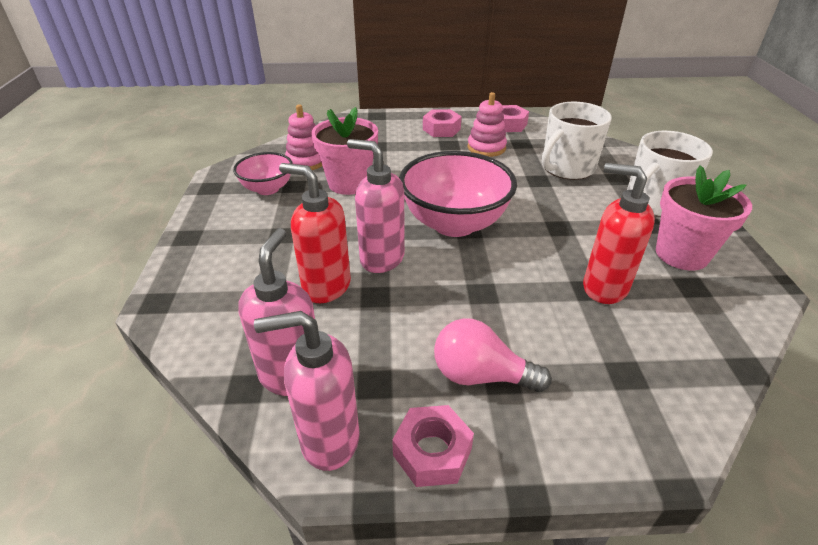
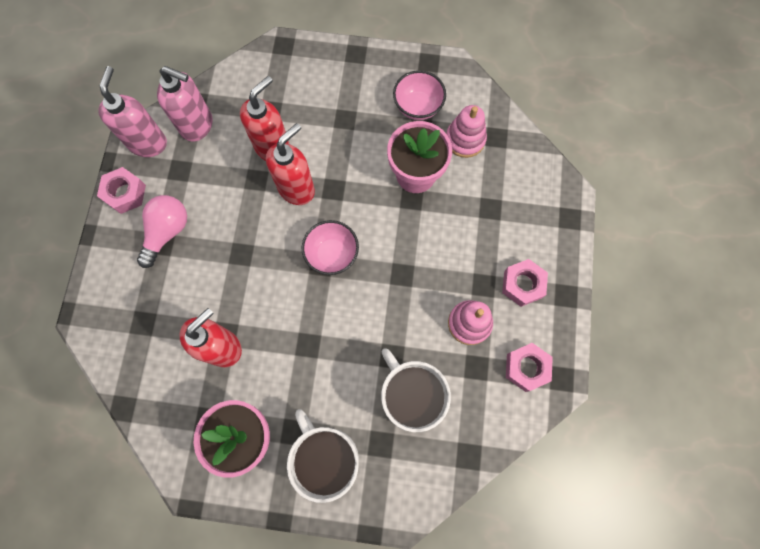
camera: 100 degrees right, 35 degrees up
pink soap dispenser [347,139,405,273] -> red soap dispenser [266,123,315,205]
pink bowl [399,151,517,237] -> pink bowl [302,220,359,275], size x0.56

════════════════

Each line above must be set down exactly, though no picture should be carried over.

camera: 100 degrees right, 35 degrees up
pink soap dispenser [347,139,405,273] -> red soap dispenser [266,123,315,205]
pink bowl [399,151,517,237] -> pink bowl [302,220,359,275], size x0.56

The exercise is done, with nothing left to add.